Items from a dataset:
- - -

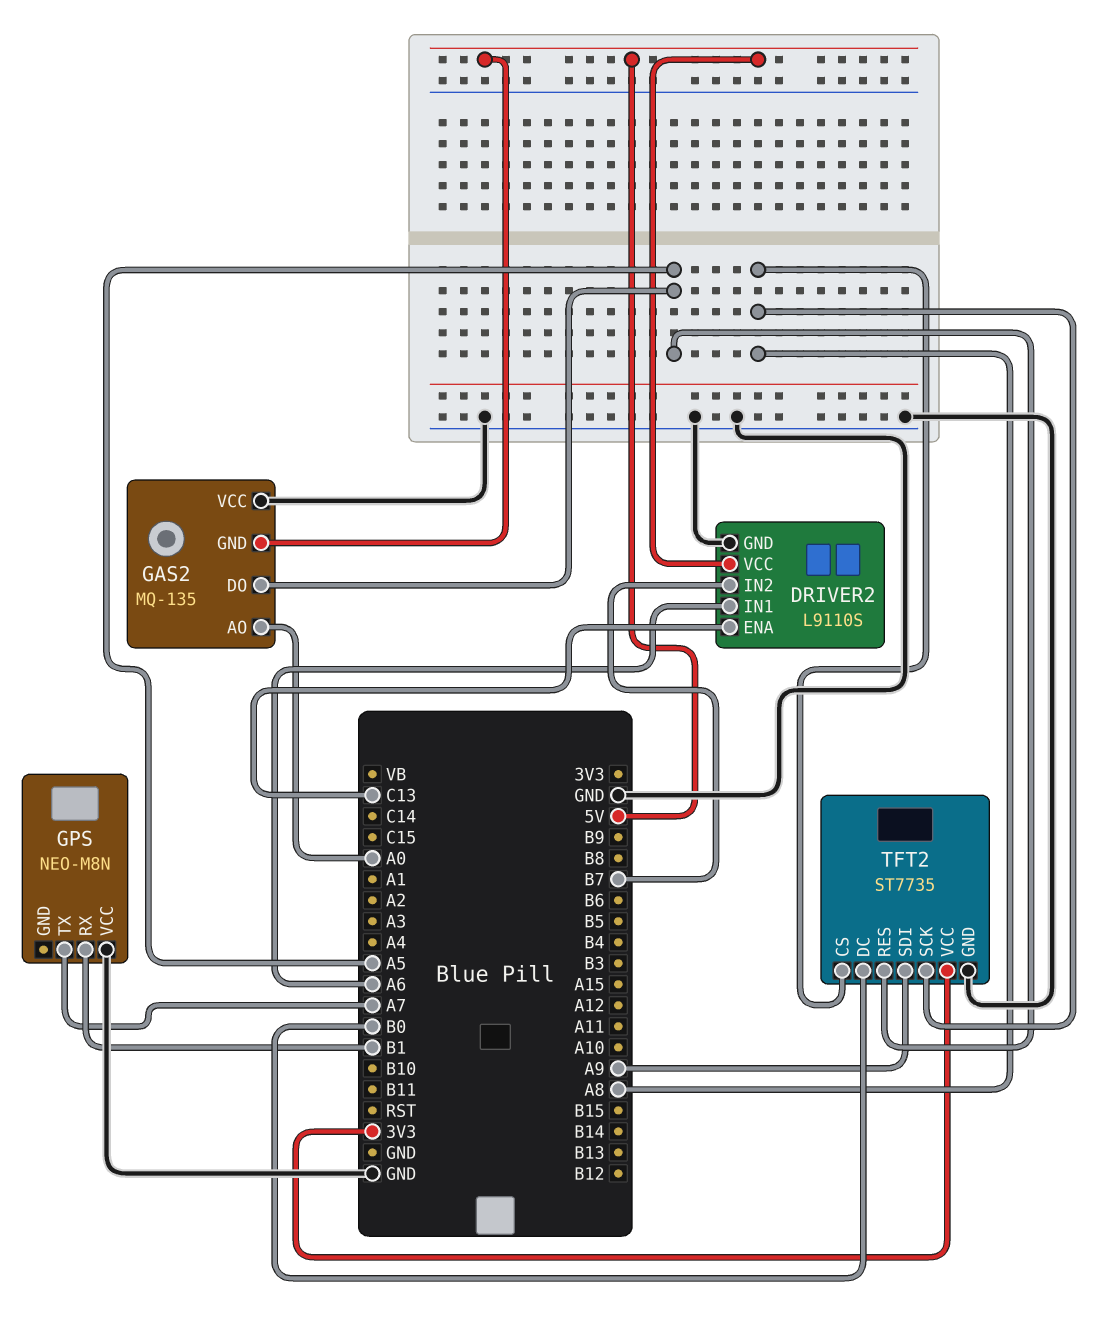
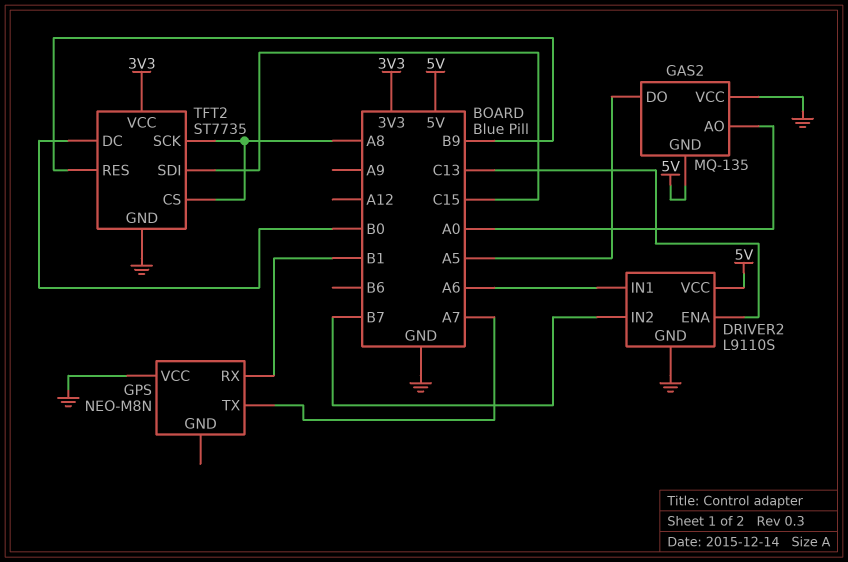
TFT2 pin RES: A5 -> B9
TFT2 pin SDI: A9 -> C15

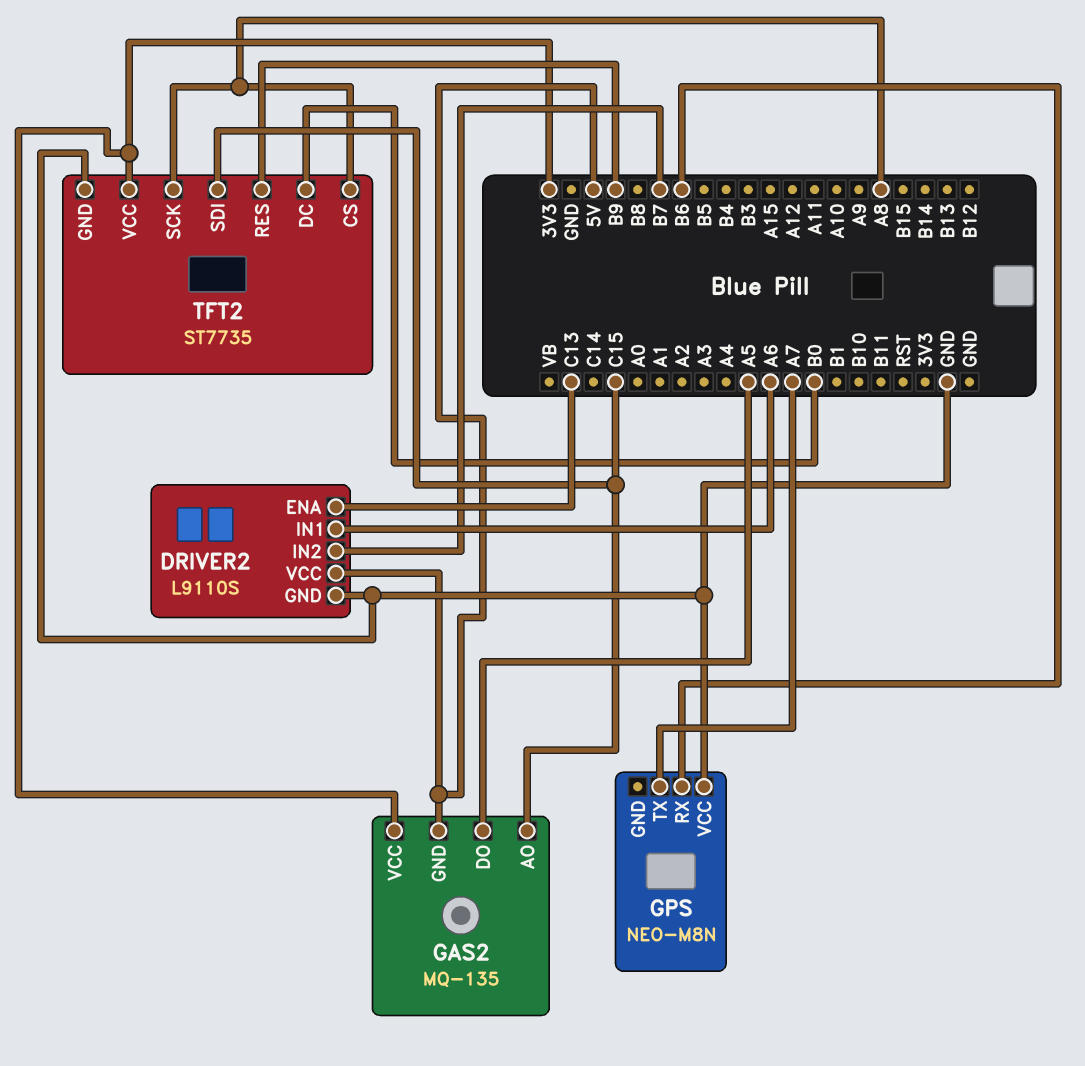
GAS2 pin AO: A0 -> C15
GAS2 pin VCC: GND -> 3V3
GPS pin RX: B1 -> B6

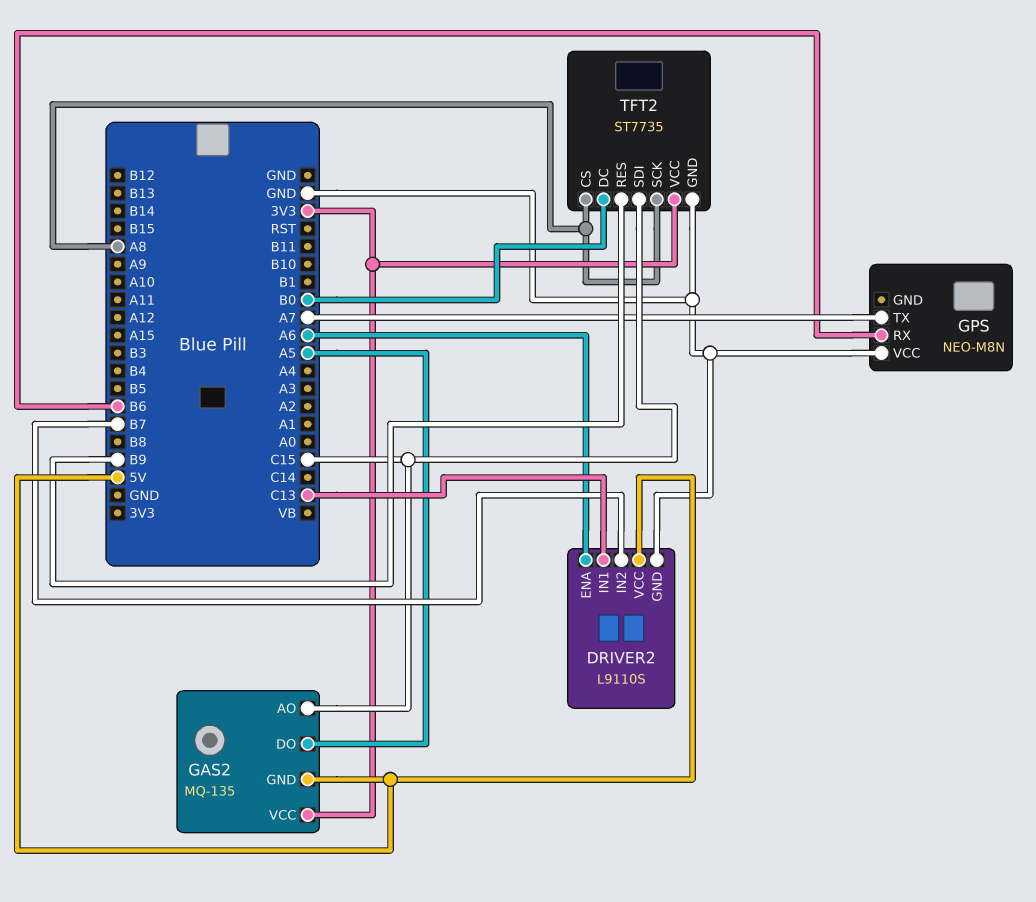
DRIVER2 pin ENA: C13 -> A6
DRIVER2 pin IN1: A6 -> C13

- - -

■ **Your task**
A word-for-word copy of the data, without its pictures, is what is needed.

■ **Task result**
TFT2 pin RES: A5 -> B9
TFT2 pin SDI: A9 -> C15

GAS2 pin AO: A0 -> C15
GAS2 pin VCC: GND -> 3V3
GPS pin RX: B1 -> B6

DRIVER2 pin ENA: C13 -> A6
DRIVER2 pin IN1: A6 -> C13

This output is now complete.